> _THE PROBLEM_
Please restate, word for word, each line from the one containing "(298, 246) = (336, 323): none -> red star" through the end of the entries below.

_ _ _ _

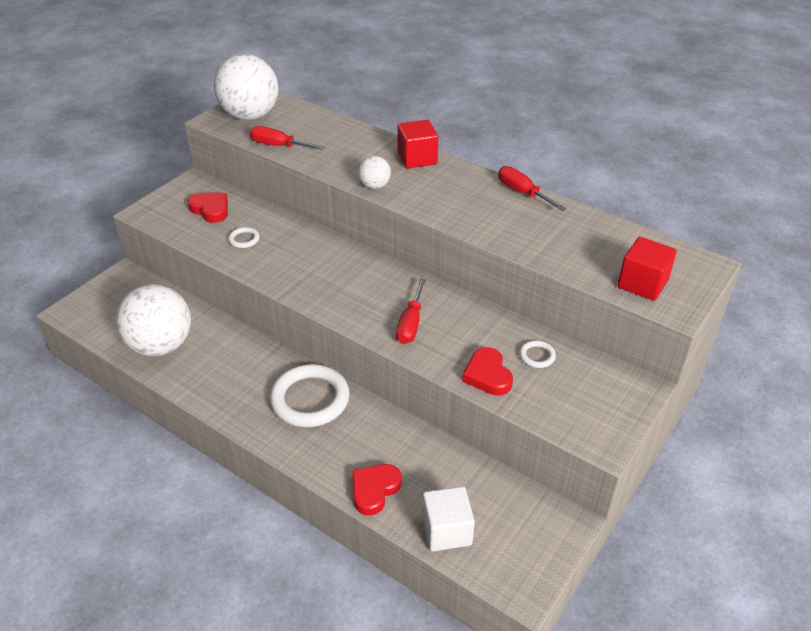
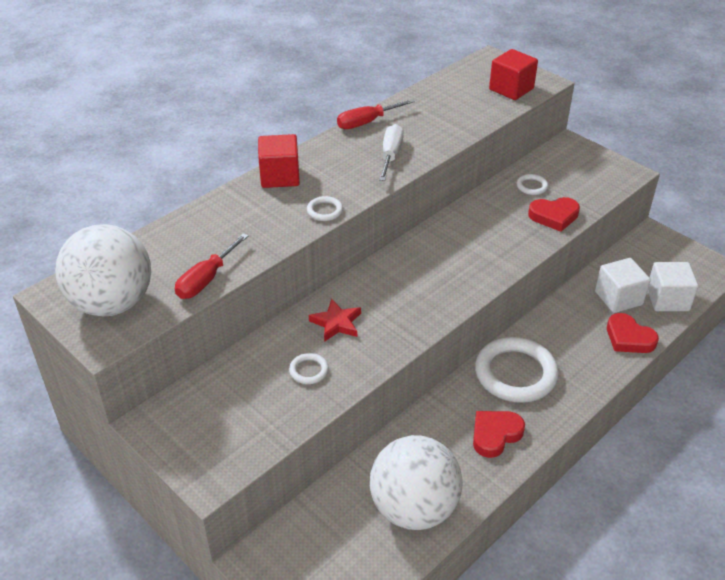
camera: 80 degrees left, 0 degrees up
(211, 210) = (231, 403): red heart -> red heart (495, 435)
(298, 246) = (336, 323): none -> red star
(374, 186) = (325, 211): white ball -> white ring
(411, 324) = (482, 252): red screwdriver -> none
(437, 482) = (618, 298): none -> white cube
(472, 212) = (390, 155): none -> white screwdriver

_ _ _ _

> _WRITTEN REPLY_
(298, 246) = (336, 323): none -> red star
(374, 186) = (325, 211): white ball -> white ring
(411, 324) = (482, 252): red screwdriver -> none
(437, 482) = (618, 298): none -> white cube
(472, 212) = (390, 155): none -> white screwdriver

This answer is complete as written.